• **Extracted data entries**
··········
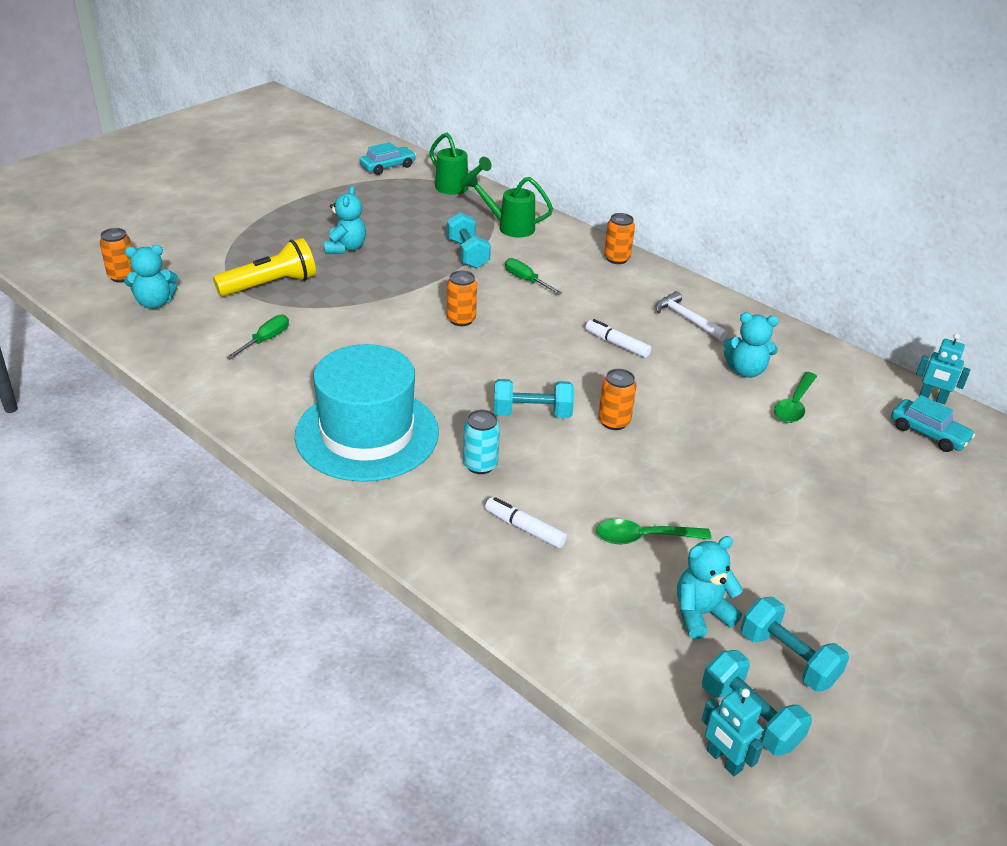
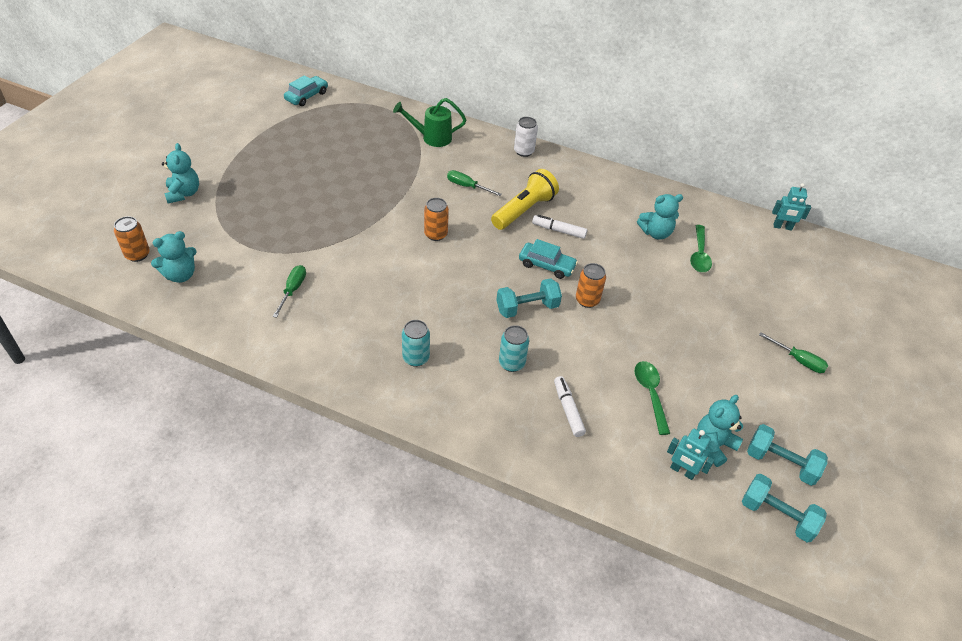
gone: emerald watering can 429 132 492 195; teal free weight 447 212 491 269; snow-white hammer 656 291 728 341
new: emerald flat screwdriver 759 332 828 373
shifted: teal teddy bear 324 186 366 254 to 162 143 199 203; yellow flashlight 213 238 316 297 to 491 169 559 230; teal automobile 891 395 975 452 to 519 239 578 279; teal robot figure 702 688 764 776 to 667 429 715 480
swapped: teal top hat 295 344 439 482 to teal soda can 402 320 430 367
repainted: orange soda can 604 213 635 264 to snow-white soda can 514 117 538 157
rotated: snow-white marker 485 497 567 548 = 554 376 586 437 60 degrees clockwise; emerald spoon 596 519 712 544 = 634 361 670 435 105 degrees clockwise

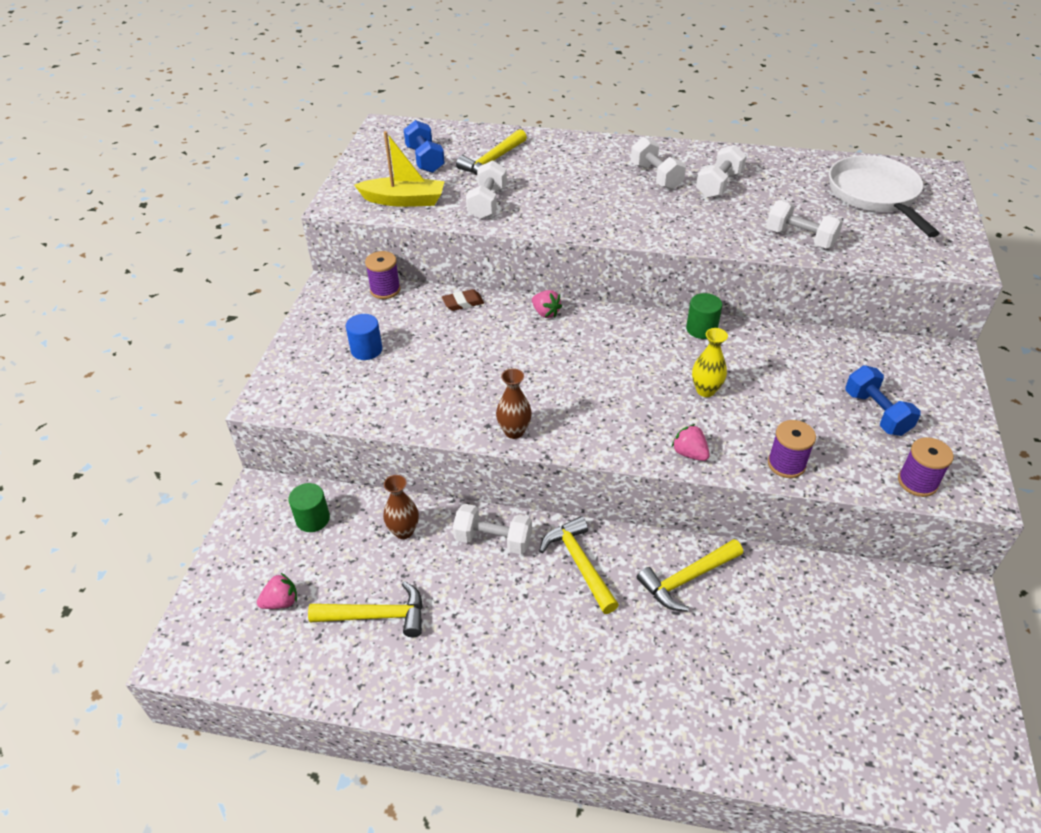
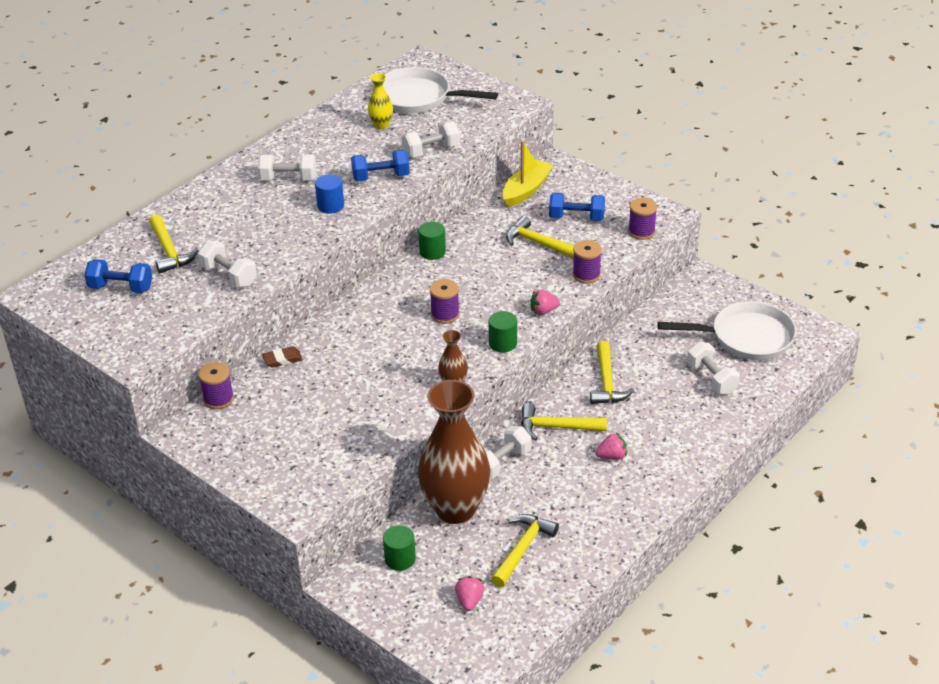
new: royal blue free weight 351 150 410 182; yellow hammer 506 216 574 258; purple spool 430 279 459 324; snow-white skillet 657 301 797 360; emerald cylinder shape 488 311 517 352
shifted: yellow boat 354 131 445 207 to 502 141 554 207; snow-white free weight 696 145 747 198 to 687 341 740 395; pink toy strawberry 532 290 562 318 to 595 433 627 460; royal blue cylinder shape 346 314 382 360 to 315 174 344 214; yellow tall vase 692 328 728 397 to 368 73 393 129
rotated: dark brown gum eraser 442 289 484 311 = 262 346 303 368 60 degrees clockwise
scaled: dark brown tall vase 383 475 419 539 = 418 380 491 524 x2.36

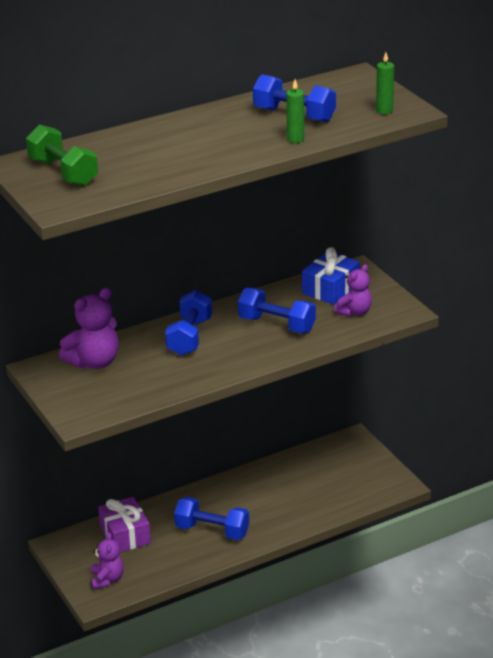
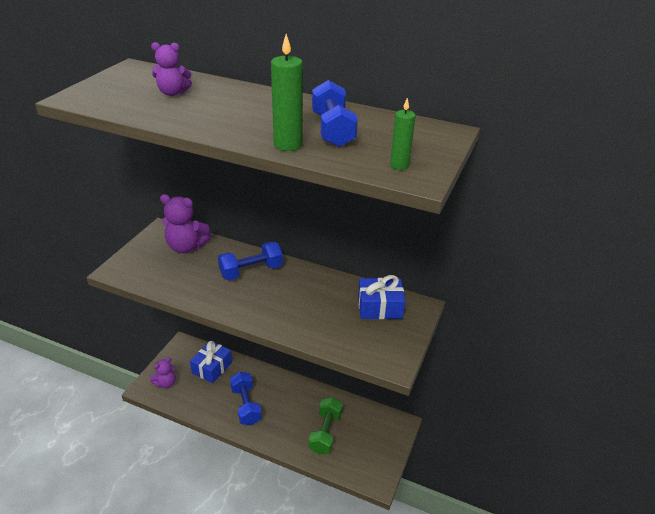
gone: royal blue free weight 238 288 316 333
shifted: emerald free weight 26 124 98 186 to 309 397 343 455; purple teddy bear 334 264 372 317 to 151 42 192 96
repainted: purple present 98 497 151 552 to royal blue present 190 341 232 383
scaled: emerald pillar candle 286 80 304 143 = 271 34 303 151 x1.60

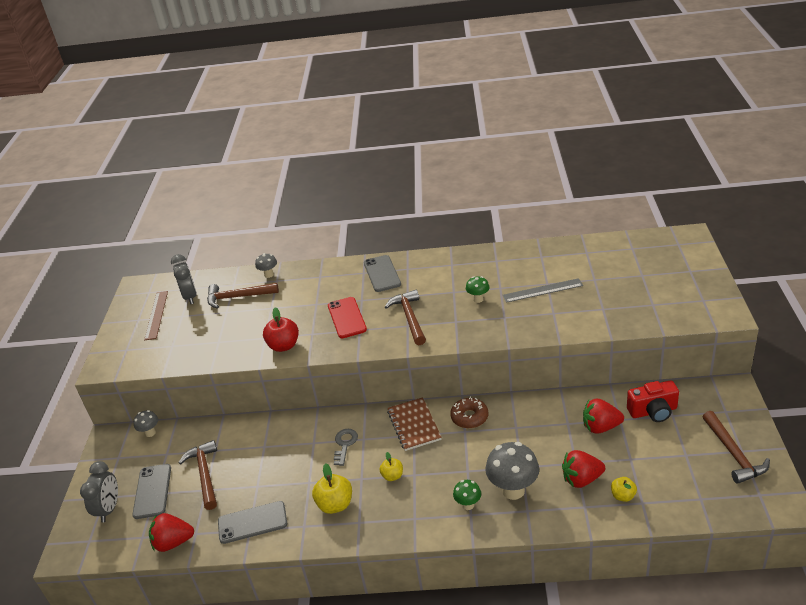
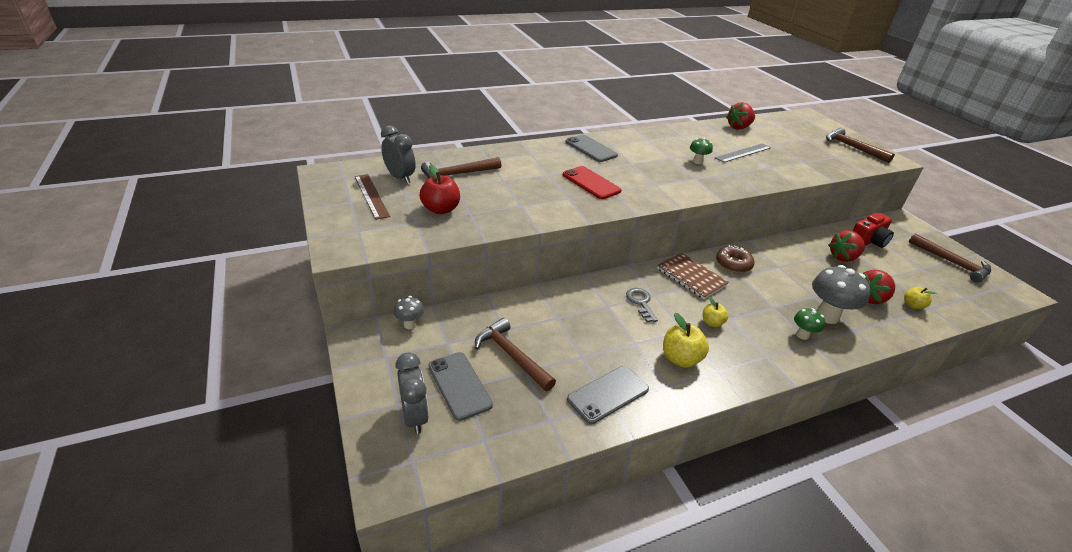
gone: gray fungus 255 253 277 278
shifted: dark brown hammer 385 290 426 345 to 826 128 895 163; scarlet apple 263 307 299 352 to 419 165 460 214; scarlet toy strawberry 149 513 194 552 to 726 102 755 130

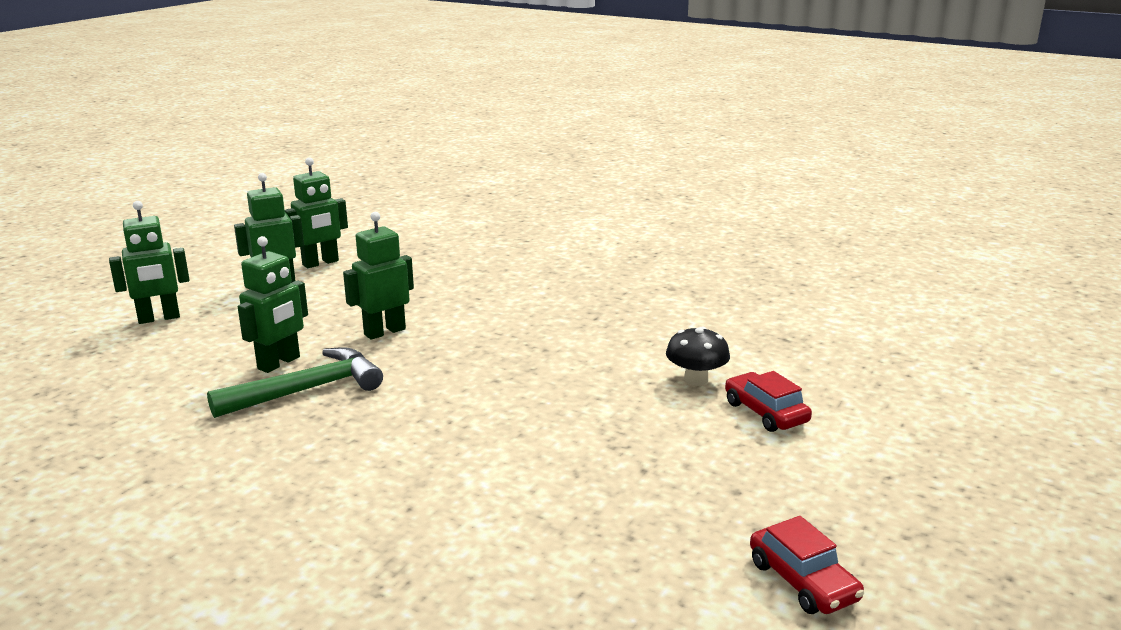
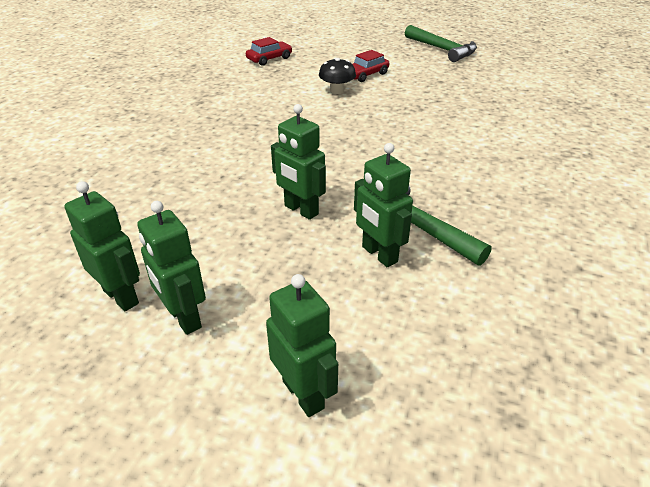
new: emerald hammer 405 25 477 62
shifted: scarlet automobile 750 516 864 614 to 246 37 292 66
rotated: emerald robot figure 238 236 308 373 = 354 143 413 267 150 degrees counterclockwise

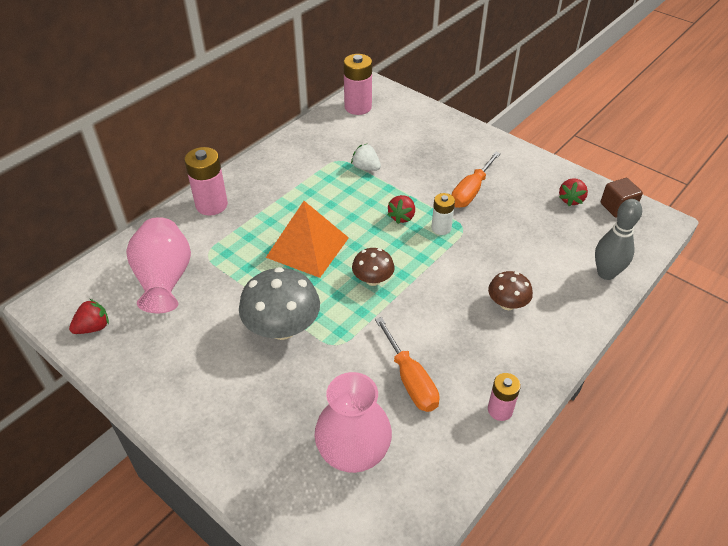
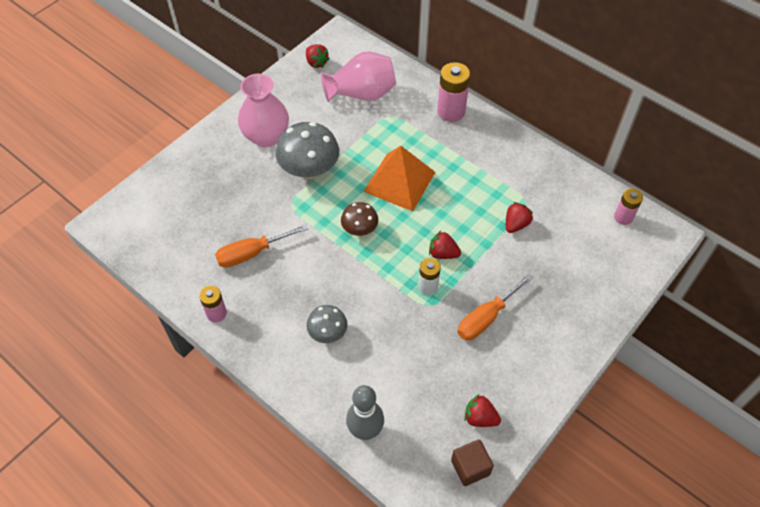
shifted: pink tall vase 314 372 392 473 to 238 74 289 148
repainted: snow-white toy strawberry 351 144 381 171 to scarlet toy strawberry 506 202 533 233; dark brown fungus 488 271 533 310 to gray fungus 307 305 347 343
rotated: orange flat screwdriver 451 151 501 208 = 458 274 533 340 75 degrees counterclockwise
scaled: pink power cell 343 54 372 115 = 614 188 643 225 x0.61

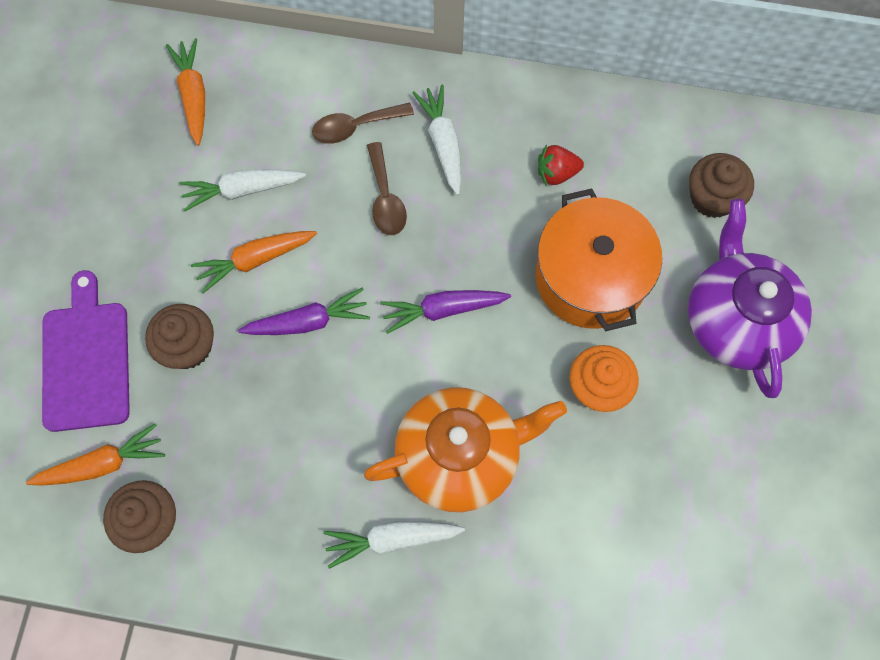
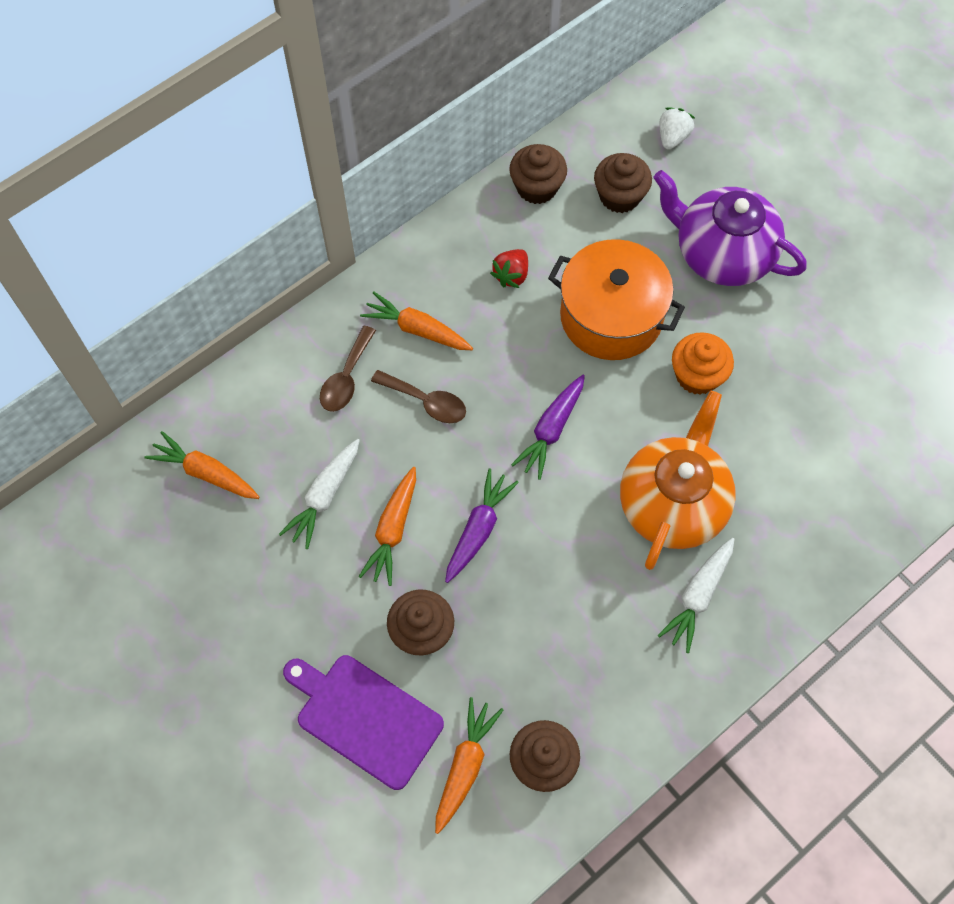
new: snow-white toy strawberry 660 107 695 149; dark brown muffin 509 144 567 204
repainted: snow-white root vegetable 412 85 461 195 to orange root vegetable 360 292 473 350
··········
• **Aim of the task**
How many lines of the entries above hold the string "soda"? Reply with the number alone.

• **Answer section**
2